WORK INSTRUCTION ->
Print the listing below exactly. Leave nothing out.

TASK DATA ->
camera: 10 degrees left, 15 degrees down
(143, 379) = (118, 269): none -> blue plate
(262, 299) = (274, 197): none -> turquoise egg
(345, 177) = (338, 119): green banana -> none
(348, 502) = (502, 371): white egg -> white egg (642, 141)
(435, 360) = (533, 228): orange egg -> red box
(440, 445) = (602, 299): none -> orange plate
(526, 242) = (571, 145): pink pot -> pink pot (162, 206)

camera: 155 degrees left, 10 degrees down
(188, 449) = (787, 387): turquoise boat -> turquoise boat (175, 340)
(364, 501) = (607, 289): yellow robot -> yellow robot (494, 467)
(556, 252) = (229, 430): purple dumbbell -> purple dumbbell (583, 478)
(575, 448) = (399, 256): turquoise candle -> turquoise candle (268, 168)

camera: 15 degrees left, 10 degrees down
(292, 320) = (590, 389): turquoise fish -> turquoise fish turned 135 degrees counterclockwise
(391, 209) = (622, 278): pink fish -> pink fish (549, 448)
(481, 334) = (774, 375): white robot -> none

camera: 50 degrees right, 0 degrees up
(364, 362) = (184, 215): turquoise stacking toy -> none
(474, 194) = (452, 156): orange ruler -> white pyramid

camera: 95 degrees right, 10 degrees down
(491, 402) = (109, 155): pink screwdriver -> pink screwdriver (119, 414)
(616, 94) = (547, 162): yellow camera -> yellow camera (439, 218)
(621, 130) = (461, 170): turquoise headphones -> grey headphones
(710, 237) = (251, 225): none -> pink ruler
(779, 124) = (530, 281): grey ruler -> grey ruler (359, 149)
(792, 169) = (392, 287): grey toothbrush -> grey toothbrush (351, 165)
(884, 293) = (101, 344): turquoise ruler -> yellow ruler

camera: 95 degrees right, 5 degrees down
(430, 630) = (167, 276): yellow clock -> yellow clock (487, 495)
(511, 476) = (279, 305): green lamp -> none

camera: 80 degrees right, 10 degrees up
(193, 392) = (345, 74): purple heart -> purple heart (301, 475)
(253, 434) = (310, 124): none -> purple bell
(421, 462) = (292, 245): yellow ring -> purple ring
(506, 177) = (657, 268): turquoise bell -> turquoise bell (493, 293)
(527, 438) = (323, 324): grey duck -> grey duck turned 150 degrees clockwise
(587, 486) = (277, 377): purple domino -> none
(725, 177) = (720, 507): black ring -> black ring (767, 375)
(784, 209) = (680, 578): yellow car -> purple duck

ANSWER TO THIS EXERCISE ->
camera: 10 degrees left, 15 degrees down
(143, 379) = (118, 269): none -> blue plate
(262, 299) = (274, 197): none -> turquoise egg
(345, 177) = (338, 119): green banana -> none
(348, 502) = (502, 371): white egg -> white egg (642, 141)
(435, 360) = (533, 228): orange egg -> red box
(440, 445) = (602, 299): none -> orange plate
(526, 242) = (571, 145): pink pot -> pink pot (162, 206)

camera: 155 degrees left, 10 degrees down
(188, 449) = (787, 387): turquoise boat -> turquoise boat (175, 340)
(364, 501) = (607, 289): yellow robot -> yellow robot (494, 467)
(556, 252) = (229, 430): purple dumbbell -> purple dumbbell (583, 478)
(575, 448) = (399, 256): turquoise candle -> turquoise candle (268, 168)

camera: 15 degrees left, 10 degrees down
(292, 320) = (590, 389): turquoise fish -> turquoise fish turned 135 degrees counterclockwise
(391, 209) = (622, 278): pink fish -> pink fish (549, 448)
(481, 334) = (774, 375): white robot -> none

camera: 50 degrees right, 0 degrees up
(364, 362) = (184, 215): turquoise stacking toy -> none
(474, 194) = (452, 156): orange ruler -> white pyramid

camera: 95 degrees right, 10 degrees down
(491, 402) = (109, 155): pink screwdriver -> pink screwdriver (119, 414)
(616, 94) = (547, 162): yellow camera -> yellow camera (439, 218)
(621, 130) = (461, 170): turquoise headphones -> grey headphones
(710, 237) = (251, 225): none -> pink ruler
(779, 124) = (530, 281): grey ruler -> grey ruler (359, 149)
(792, 169) = (392, 287): grey toothbrush -> grey toothbrush (351, 165)
(884, 293) = (101, 344): turquoise ruler -> yellow ruler

camera: 95 degrees right, 5 degrees down
(430, 630) = (167, 276): yellow clock -> yellow clock (487, 495)
(511, 476) = (279, 305): green lamp -> none

camera: 80 degrees right, 10 degrees up
(193, 392) = (345, 74): purple heart -> purple heart (301, 475)
(253, 434) = (310, 124): none -> purple bell
(421, 462) = (292, 245): yellow ring -> purple ring
(506, 177) = (657, 268): turquoise bell -> turquoise bell (493, 293)
(527, 438) = (323, 324): grey duck -> grey duck turned 150 degrees clockwise
(587, 486) = (277, 377): purple domino -> none
(725, 177) = (720, 507): black ring -> black ring (767, 375)
(784, 209) = (680, 578): yellow car -> purple duck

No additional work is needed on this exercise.